_Task brief:_
With the line containing "orange hammer: [250,146,306,181]" as the start and the line containing "orange marker: [381,312,440,346]" as the end, transcribe that span of the entries below exactly, including both.
Data records below:
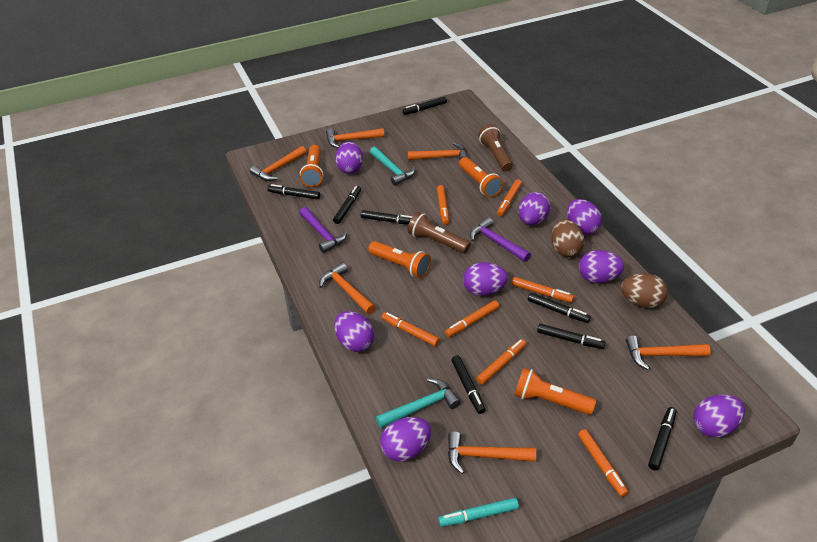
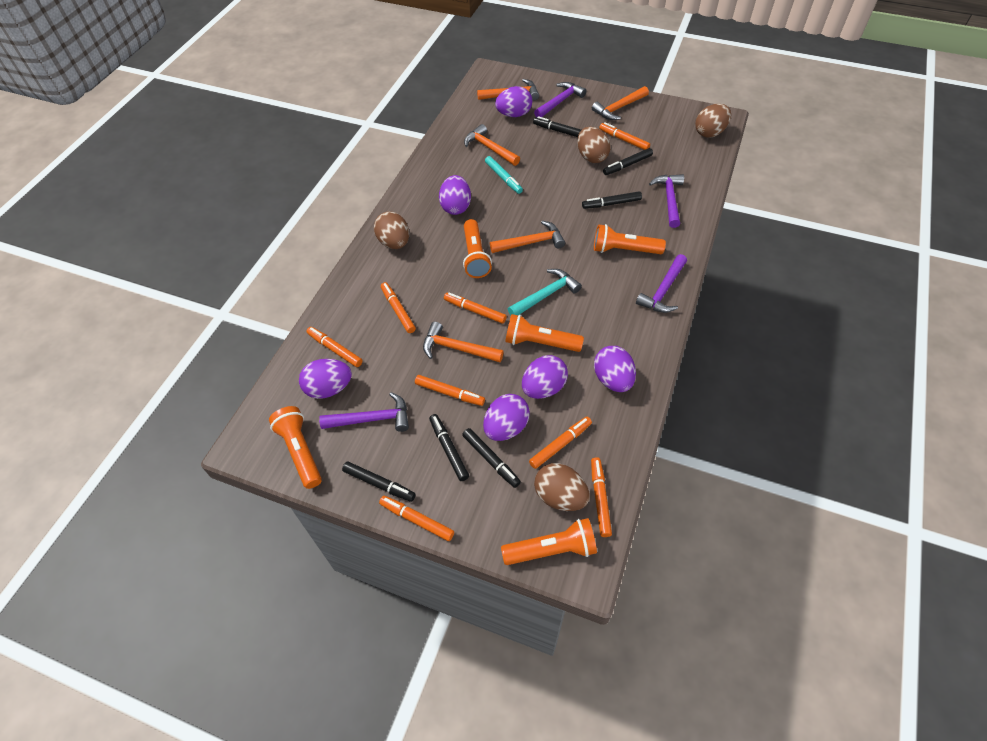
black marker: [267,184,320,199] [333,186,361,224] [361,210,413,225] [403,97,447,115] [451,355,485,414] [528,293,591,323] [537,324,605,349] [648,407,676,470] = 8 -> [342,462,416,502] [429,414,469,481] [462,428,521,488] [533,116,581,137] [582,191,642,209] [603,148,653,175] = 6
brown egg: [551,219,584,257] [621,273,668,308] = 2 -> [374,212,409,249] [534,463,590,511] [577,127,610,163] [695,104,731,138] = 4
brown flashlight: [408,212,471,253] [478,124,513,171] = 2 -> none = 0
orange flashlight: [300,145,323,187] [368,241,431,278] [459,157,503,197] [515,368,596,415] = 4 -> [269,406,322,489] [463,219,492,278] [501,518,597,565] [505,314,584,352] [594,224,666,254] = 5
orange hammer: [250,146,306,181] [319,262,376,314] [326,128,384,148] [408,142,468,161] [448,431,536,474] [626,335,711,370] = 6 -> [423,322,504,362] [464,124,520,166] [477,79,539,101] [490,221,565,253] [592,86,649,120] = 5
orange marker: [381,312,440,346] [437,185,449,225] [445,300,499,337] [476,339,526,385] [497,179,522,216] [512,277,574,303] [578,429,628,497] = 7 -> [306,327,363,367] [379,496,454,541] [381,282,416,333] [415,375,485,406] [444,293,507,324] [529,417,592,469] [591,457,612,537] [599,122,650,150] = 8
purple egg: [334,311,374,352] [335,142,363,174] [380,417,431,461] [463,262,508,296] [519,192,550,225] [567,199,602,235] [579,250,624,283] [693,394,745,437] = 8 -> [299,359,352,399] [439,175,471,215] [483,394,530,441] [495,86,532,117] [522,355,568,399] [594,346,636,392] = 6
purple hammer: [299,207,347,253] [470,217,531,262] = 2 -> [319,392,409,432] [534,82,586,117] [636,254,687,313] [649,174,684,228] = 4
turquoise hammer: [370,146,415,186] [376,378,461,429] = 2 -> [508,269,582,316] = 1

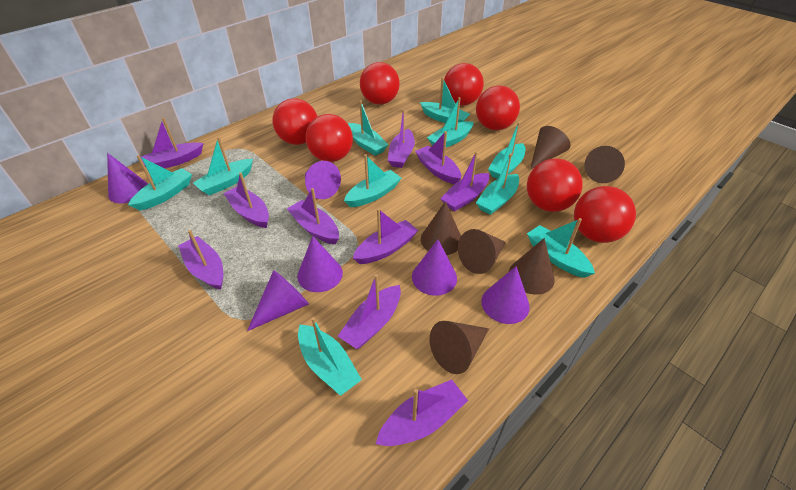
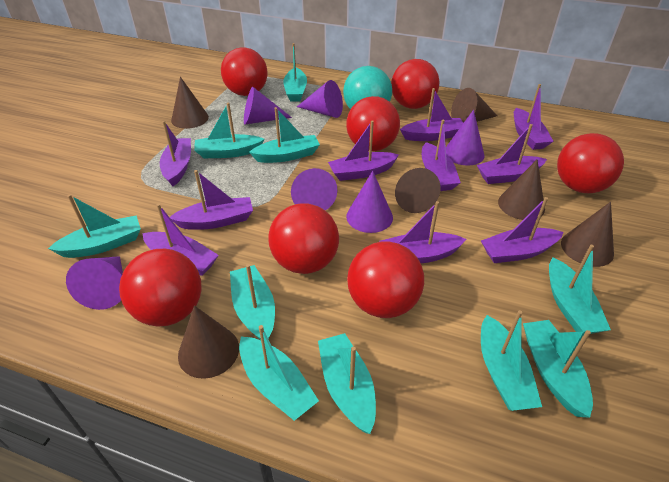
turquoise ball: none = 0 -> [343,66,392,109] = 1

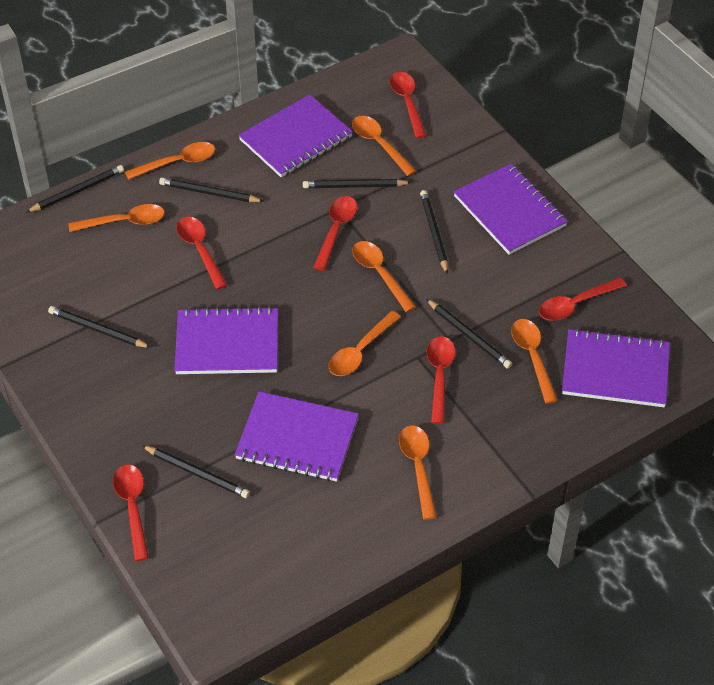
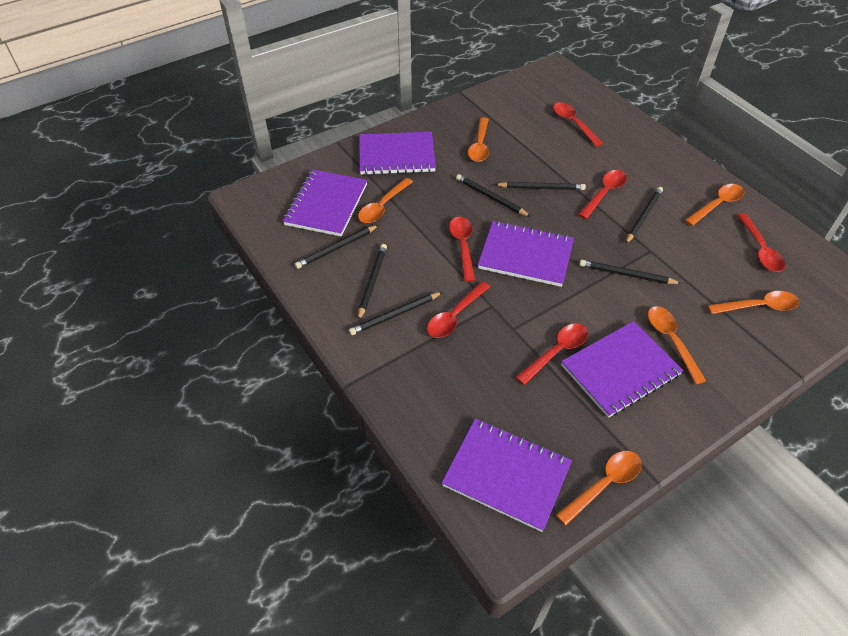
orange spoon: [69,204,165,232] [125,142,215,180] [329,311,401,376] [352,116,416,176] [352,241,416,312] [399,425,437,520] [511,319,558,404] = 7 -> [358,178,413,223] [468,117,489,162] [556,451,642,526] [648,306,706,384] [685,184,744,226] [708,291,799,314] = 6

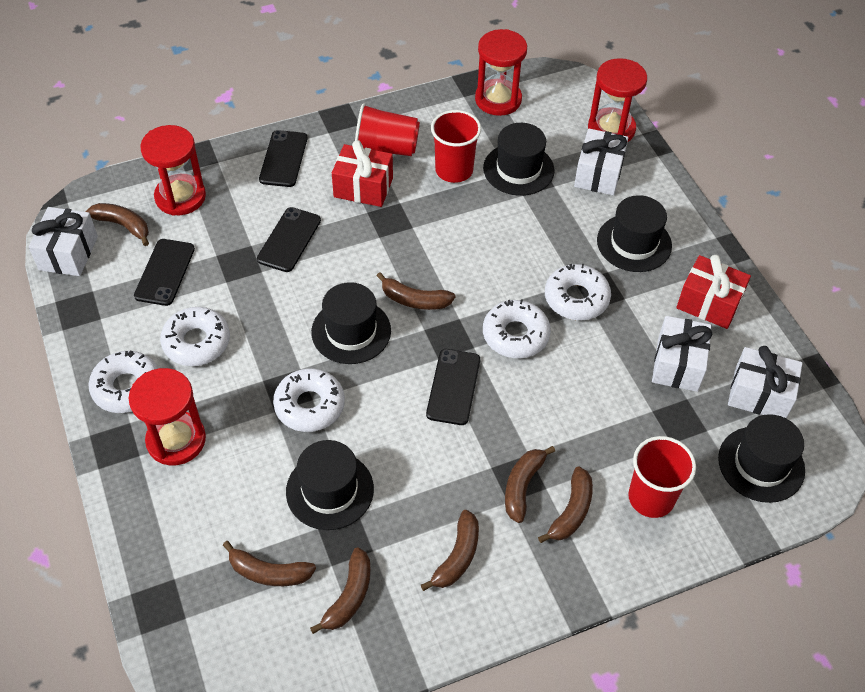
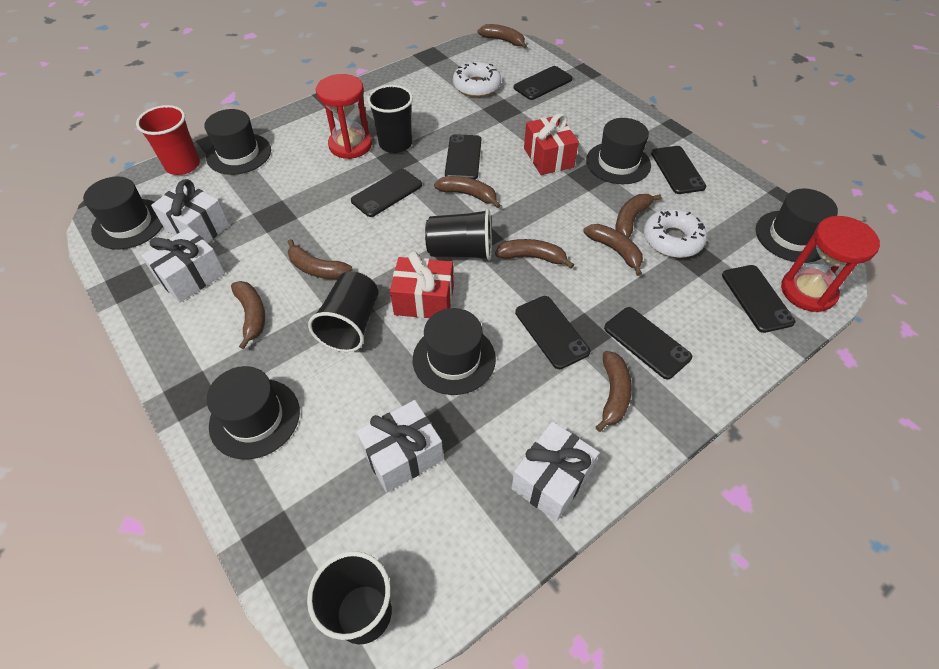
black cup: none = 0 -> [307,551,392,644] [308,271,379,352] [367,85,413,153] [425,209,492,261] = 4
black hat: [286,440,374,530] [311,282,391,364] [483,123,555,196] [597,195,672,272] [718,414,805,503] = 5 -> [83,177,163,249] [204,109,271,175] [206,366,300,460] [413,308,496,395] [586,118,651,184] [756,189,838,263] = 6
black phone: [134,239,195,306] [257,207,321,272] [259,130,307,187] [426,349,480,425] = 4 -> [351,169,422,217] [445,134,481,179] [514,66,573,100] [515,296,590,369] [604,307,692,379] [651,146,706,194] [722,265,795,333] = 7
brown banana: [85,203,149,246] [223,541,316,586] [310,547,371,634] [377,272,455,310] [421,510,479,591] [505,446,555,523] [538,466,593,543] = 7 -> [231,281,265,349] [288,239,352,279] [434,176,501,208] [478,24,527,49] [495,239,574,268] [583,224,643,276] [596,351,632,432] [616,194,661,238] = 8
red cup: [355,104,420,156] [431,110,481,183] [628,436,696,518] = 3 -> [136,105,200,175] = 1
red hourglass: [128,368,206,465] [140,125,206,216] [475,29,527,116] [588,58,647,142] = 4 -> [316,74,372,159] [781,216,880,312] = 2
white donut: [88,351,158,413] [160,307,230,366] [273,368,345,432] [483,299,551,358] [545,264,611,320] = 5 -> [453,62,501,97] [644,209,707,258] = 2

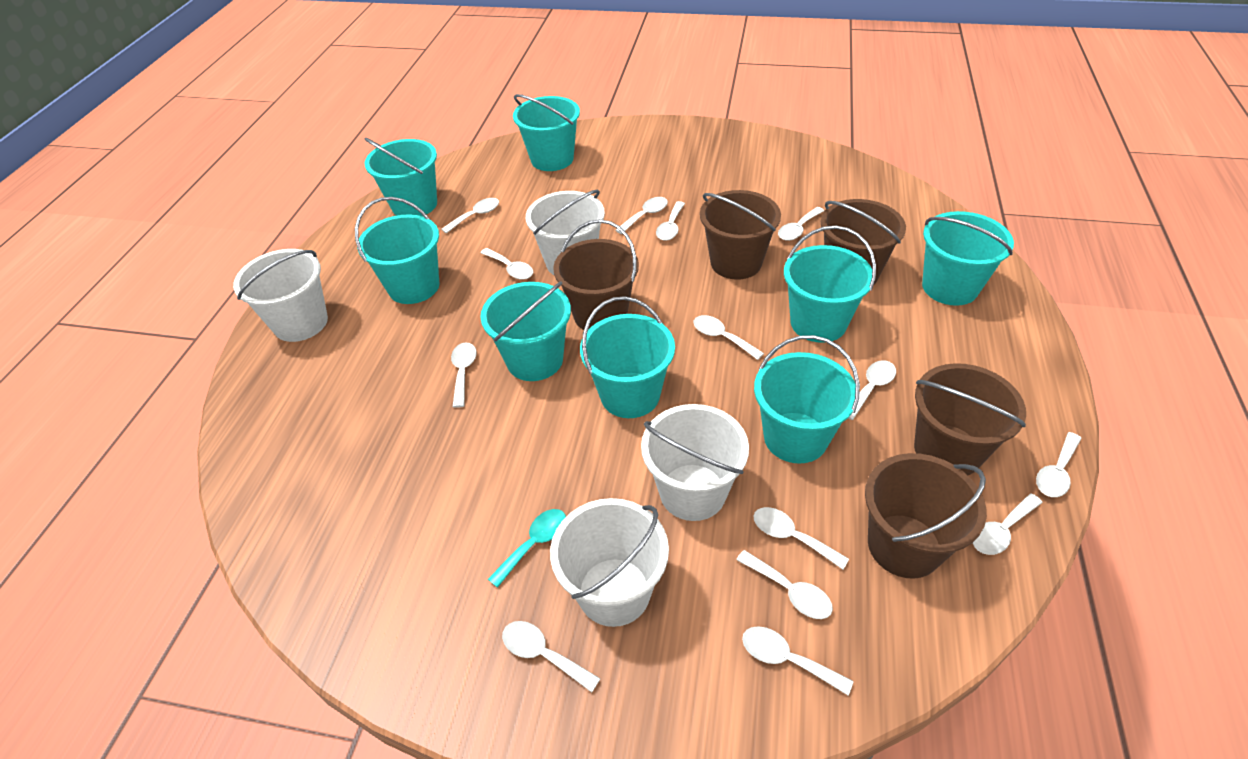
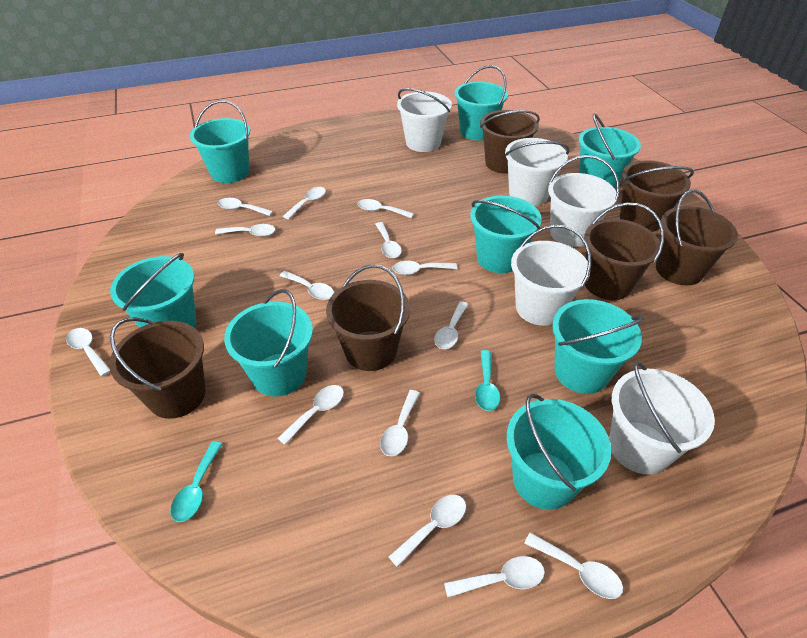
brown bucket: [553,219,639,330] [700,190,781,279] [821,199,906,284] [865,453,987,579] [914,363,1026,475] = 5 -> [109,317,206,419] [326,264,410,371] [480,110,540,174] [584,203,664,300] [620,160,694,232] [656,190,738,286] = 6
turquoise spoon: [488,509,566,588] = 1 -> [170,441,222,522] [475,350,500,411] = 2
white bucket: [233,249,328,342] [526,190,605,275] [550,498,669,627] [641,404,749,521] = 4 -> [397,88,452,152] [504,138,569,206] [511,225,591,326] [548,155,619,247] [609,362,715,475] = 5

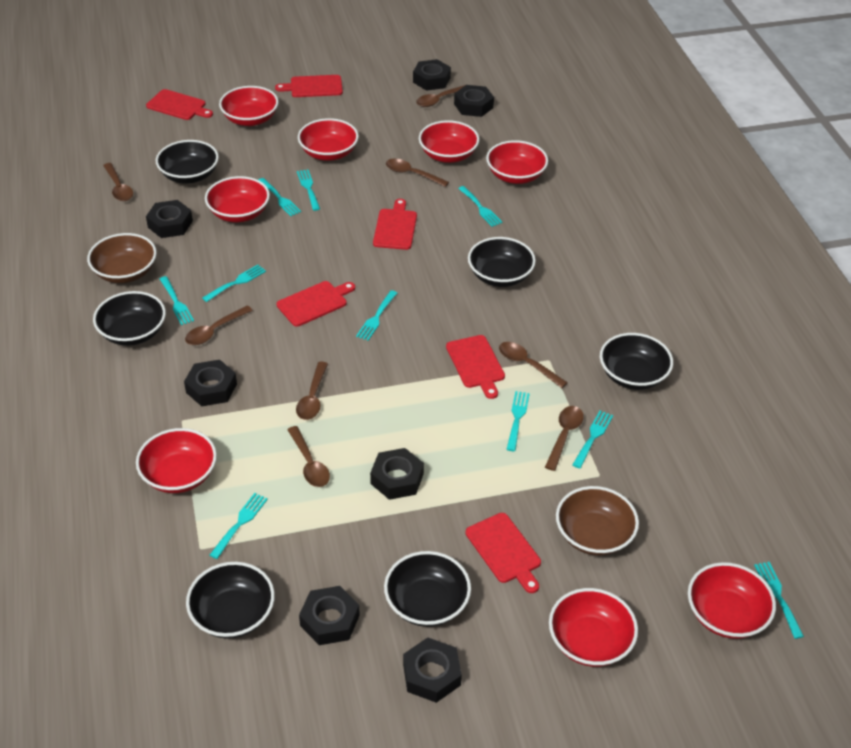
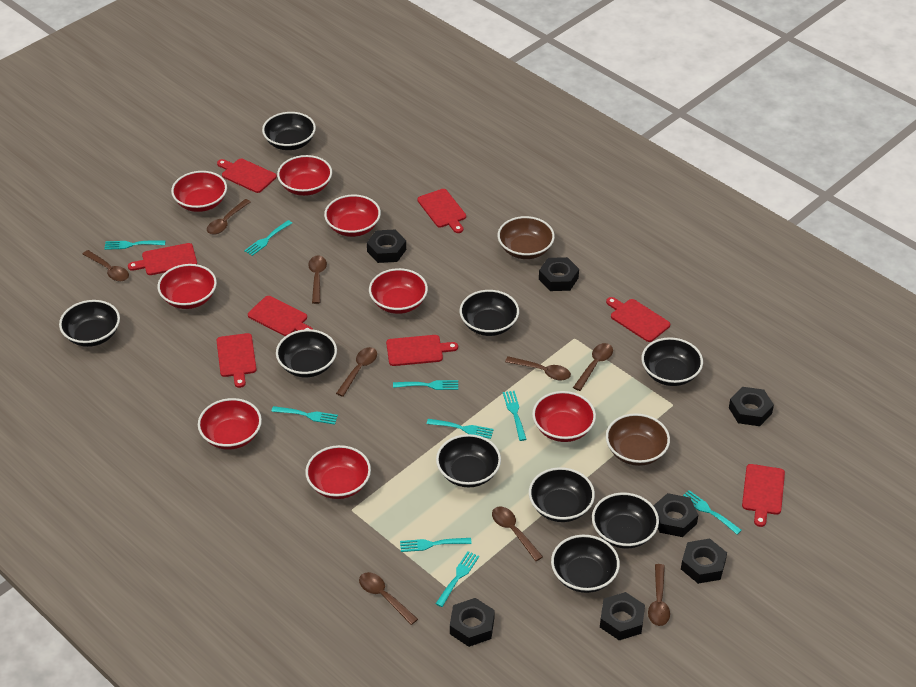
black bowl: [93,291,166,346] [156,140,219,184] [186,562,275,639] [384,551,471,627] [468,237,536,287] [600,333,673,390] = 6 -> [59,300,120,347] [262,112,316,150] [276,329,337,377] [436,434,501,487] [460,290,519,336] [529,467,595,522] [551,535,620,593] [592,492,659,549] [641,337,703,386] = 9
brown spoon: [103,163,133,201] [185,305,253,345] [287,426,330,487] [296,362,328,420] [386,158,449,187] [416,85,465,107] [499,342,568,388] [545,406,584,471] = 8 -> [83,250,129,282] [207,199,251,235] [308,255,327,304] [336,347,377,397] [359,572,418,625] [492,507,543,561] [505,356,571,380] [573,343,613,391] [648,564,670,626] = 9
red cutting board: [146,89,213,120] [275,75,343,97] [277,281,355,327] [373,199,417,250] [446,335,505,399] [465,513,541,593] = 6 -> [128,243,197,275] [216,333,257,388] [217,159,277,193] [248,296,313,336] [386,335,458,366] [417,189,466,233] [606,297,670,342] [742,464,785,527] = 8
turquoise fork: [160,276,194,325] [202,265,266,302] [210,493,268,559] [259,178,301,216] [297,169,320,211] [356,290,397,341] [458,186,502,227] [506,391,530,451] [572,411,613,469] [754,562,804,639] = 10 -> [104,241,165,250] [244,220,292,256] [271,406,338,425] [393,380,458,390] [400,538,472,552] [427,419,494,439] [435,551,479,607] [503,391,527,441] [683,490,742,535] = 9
End of Data records.
_Reply to the task:_
orange hammer: [250,146,306,181] [319,262,376,314] [326,128,384,148] [408,142,468,161] [448,431,536,474] [626,335,711,370] = 6 -> [423,322,504,362] [464,124,520,166] [477,79,539,101] [490,221,565,253] [592,86,649,120] = 5
orange marker: [381,312,440,346] [437,185,449,225] [445,300,499,337] [476,339,526,385] [497,179,522,216] [512,277,574,303] [578,429,628,497] = 7 -> [306,327,363,367] [379,496,454,541] [381,282,416,333] [415,375,485,406] [444,293,507,324] [529,417,592,469] [591,457,612,537] [599,122,650,150] = 8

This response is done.